Where a line of the data below has the string "Baum", copy that line.
>>>
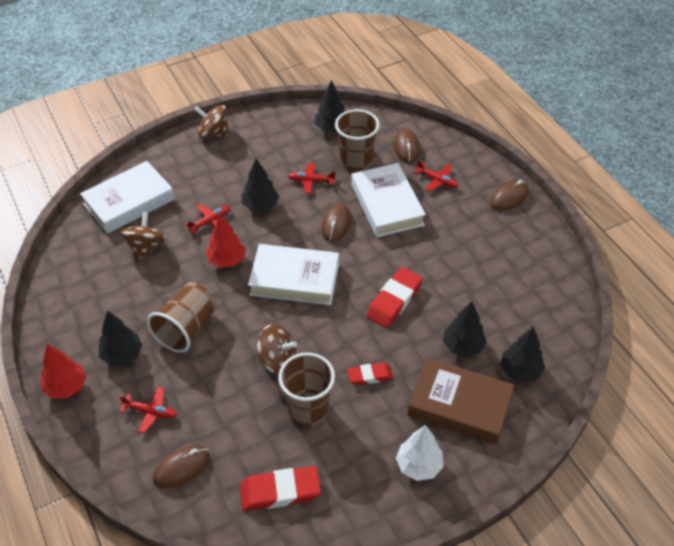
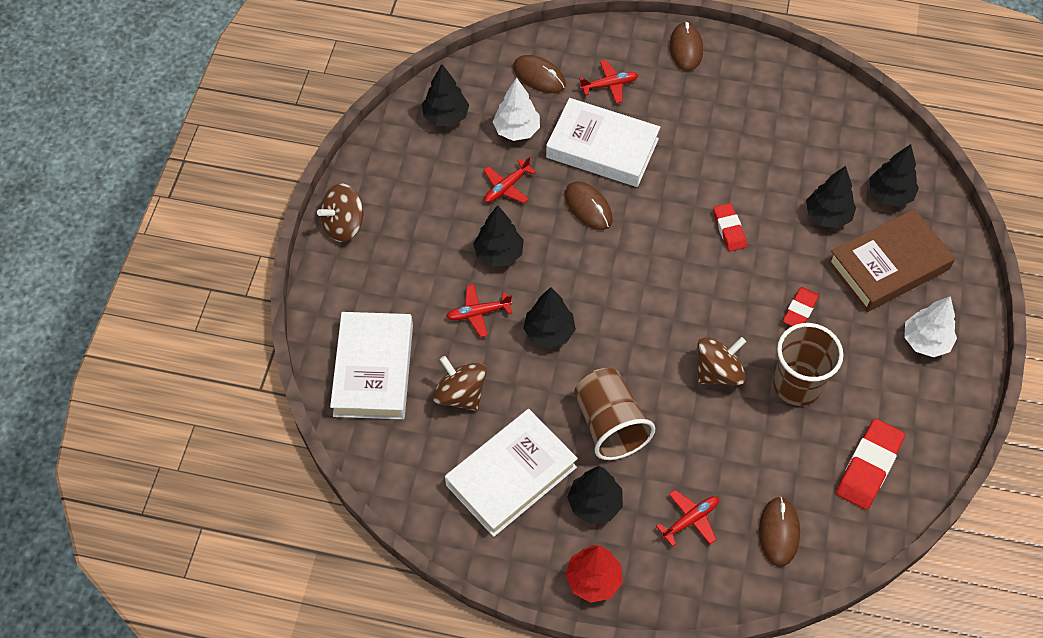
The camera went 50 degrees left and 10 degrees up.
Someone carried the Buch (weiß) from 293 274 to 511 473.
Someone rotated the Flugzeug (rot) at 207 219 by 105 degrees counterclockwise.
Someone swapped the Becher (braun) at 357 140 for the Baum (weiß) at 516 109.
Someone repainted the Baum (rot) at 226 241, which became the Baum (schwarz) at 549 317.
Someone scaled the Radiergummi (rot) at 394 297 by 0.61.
<<<
■ RESULT
Someone swapped the Becher (braun) at 357 140 for the Baum (weiß) at 516 109.
Someone repainted the Baum (rot) at 226 241, which became the Baum (schwarz) at 549 317.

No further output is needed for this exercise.